| YOUR ASSIGNMENT |
Copy every entry word for word. Skip the pictures.

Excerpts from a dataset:
◆ ◆ ◆

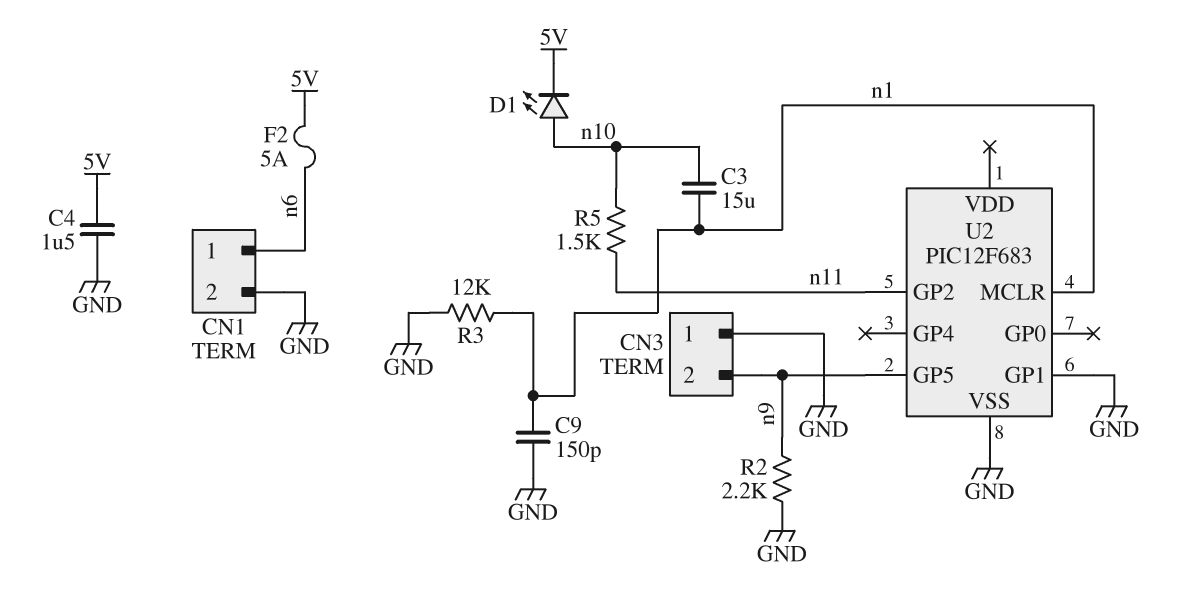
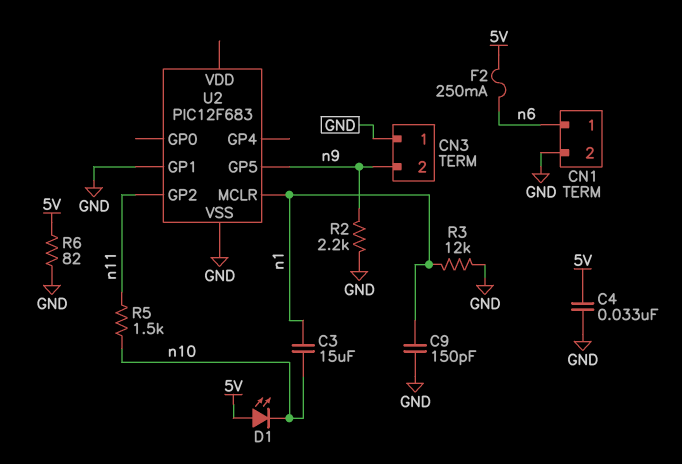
C4: 1.5uF (5V, GND) -> 33nF (5V, GND)
D1: LED (A n10, K 5V) -> LED (A 5V, K n10)
F2: 5A (5V, n6) -> 250mA (5V, n6)
R6: none -> 82 (5V, GND)

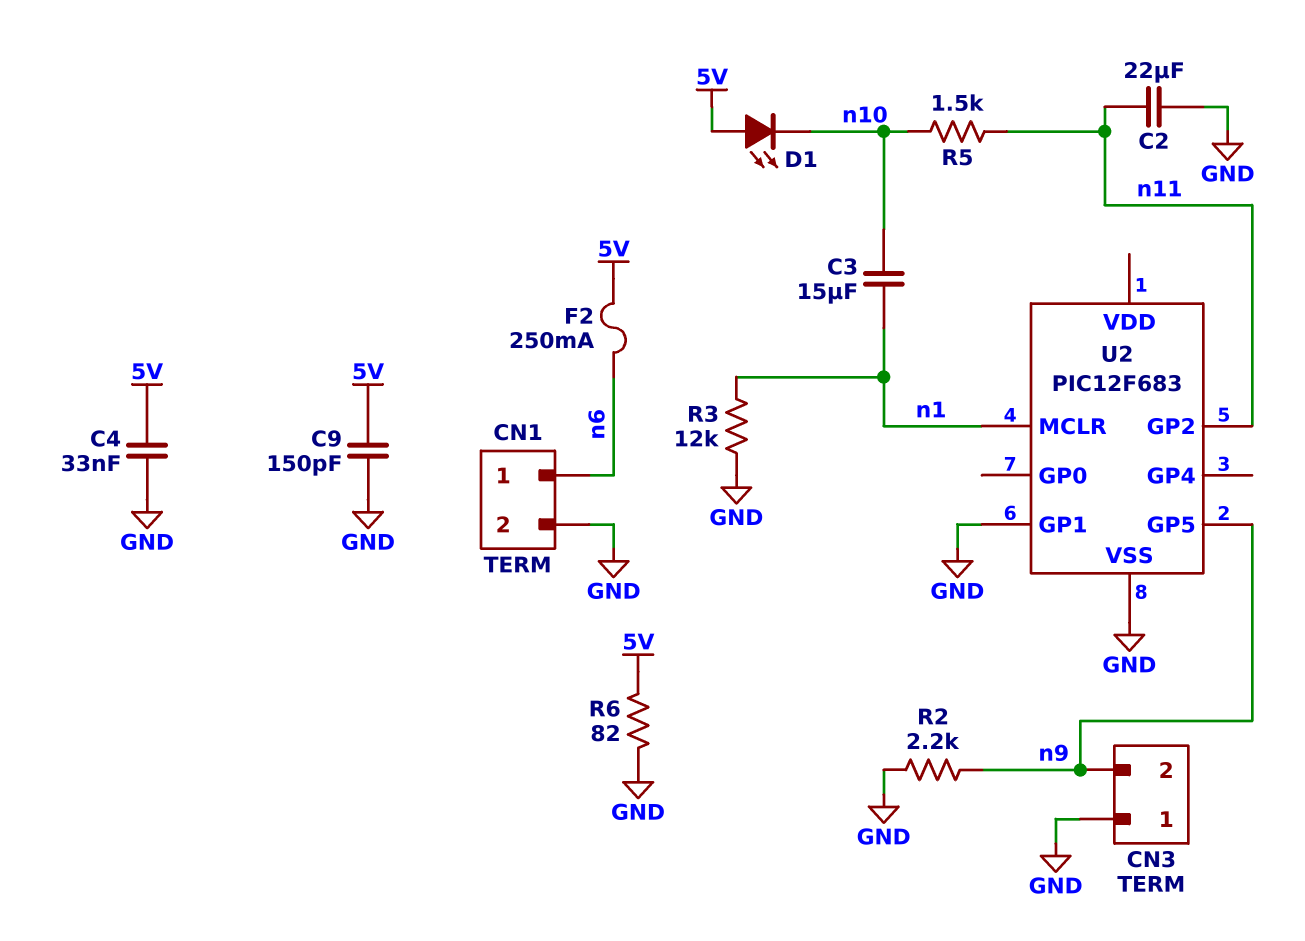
C2: none -> 22uF (GND, n11)
C9: 150pF (GND, n1) -> 150pF (5V, GND)

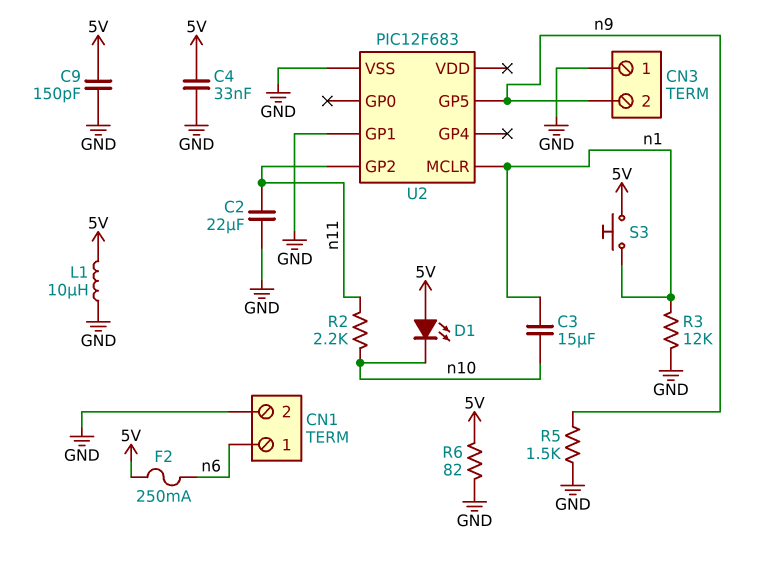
L1: none -> 10uH (5V, GND)
R2: 2.2k (GND, n9) -> 2.2k (n10, n11)
R5: 1.5k (n10, n11) -> 1.5k (GND, n9)
S3: none -> button (5V, n1)

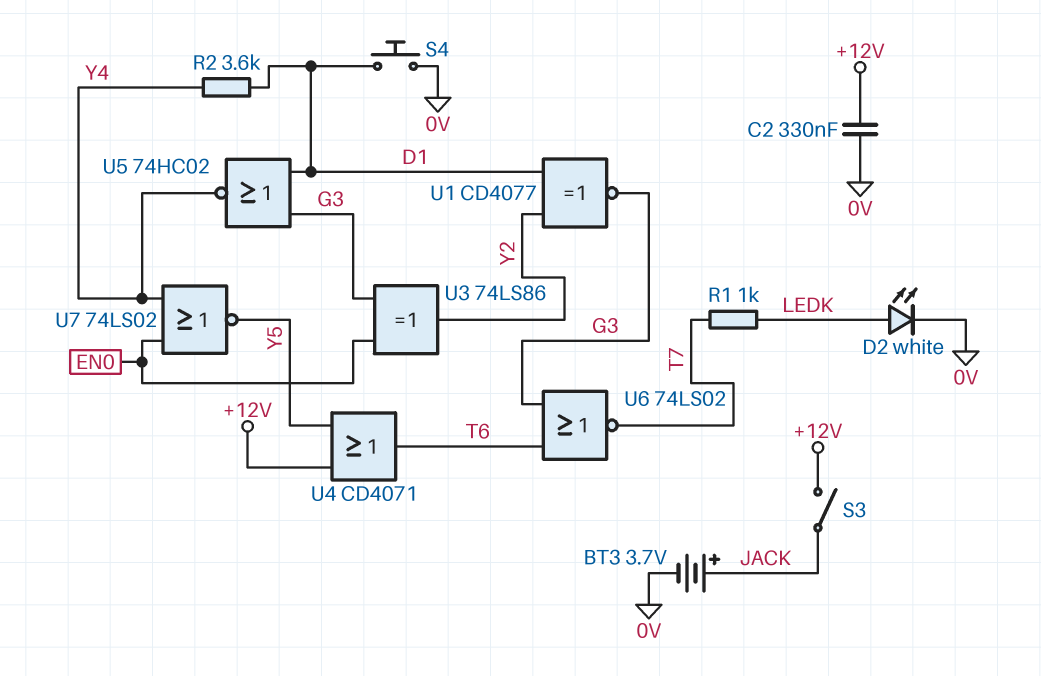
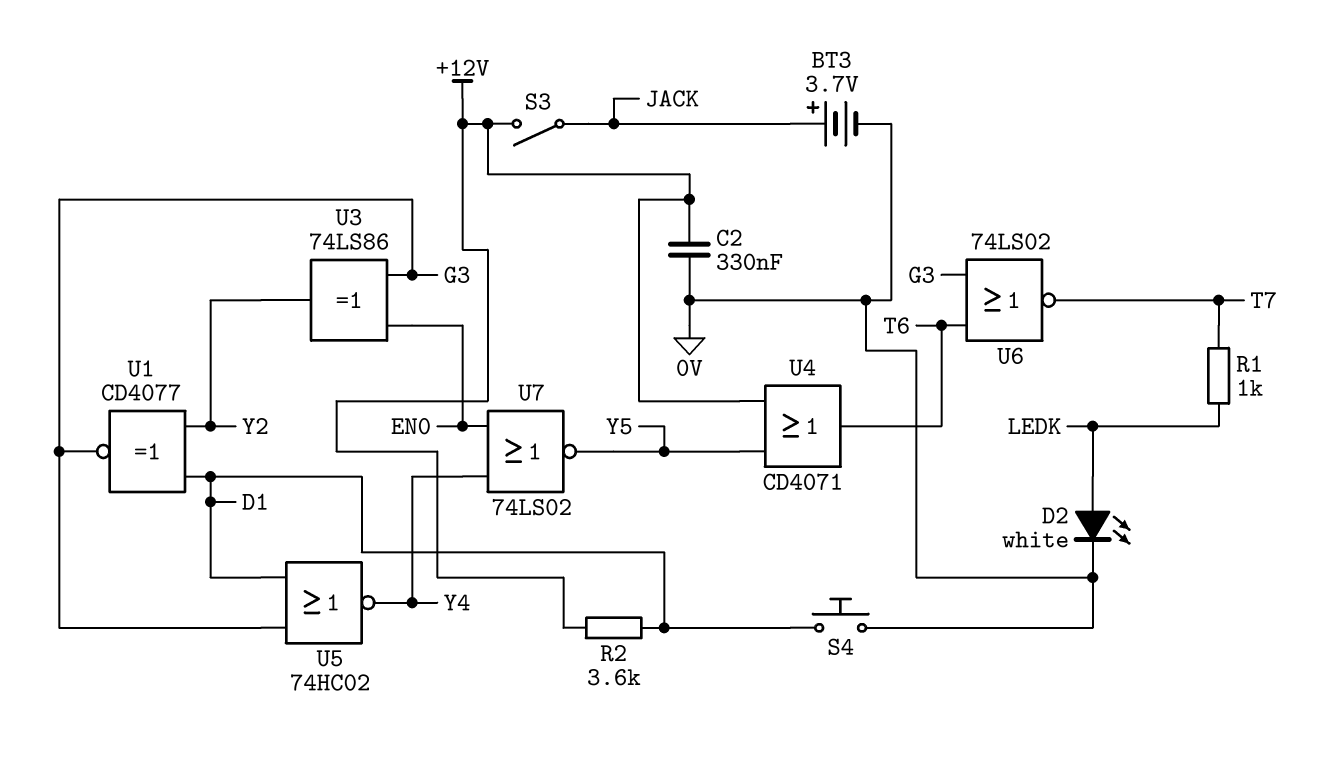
R2: 3.6k (D1, Y4) -> 3.6k (+12V, D1)

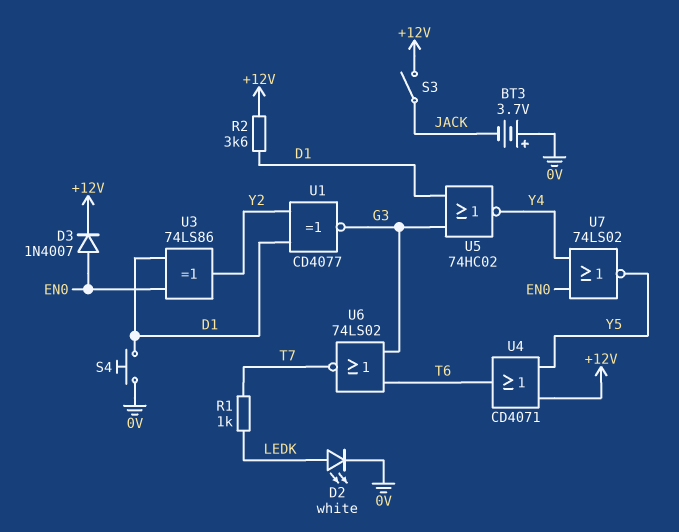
BT3: 3.7V (plus JACK, minus 0V) -> 3.7V (plus 0V, minus JACK)
C2: 330nF (+12V, 0V) -> none
D3: none -> diode 1N4007 (A EN0, K +12V)
U3: XOR 74LS86 (in EN0, in G3, out Y2) -> XOR 74LS86 (in D1, in EN0, out Y2)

◆ ◆ ◆

| OUTPUT FOR THIS TASK |
C4: 1.5uF (5V, GND) -> 33nF (5V, GND)
D1: LED (A n10, K 5V) -> LED (A 5V, K n10)
F2: 5A (5V, n6) -> 250mA (5V, n6)
R6: none -> 82 (5V, GND)

C2: none -> 22uF (GND, n11)
C9: 150pF (GND, n1) -> 150pF (5V, GND)

L1: none -> 10uH (5V, GND)
R2: 2.2k (GND, n9) -> 2.2k (n10, n11)
R5: 1.5k (n10, n11) -> 1.5k (GND, n9)
S3: none -> button (5V, n1)

R2: 3.6k (D1, Y4) -> 3.6k (+12V, D1)

BT3: 3.7V (plus JACK, minus 0V) -> 3.7V (plus 0V, minus JACK)
C2: 330nF (+12V, 0V) -> none
D3: none -> diode 1N4007 (A EN0, K +12V)
U3: XOR 74LS86 (in EN0, in G3, out Y2) -> XOR 74LS86 (in D1, in EN0, out Y2)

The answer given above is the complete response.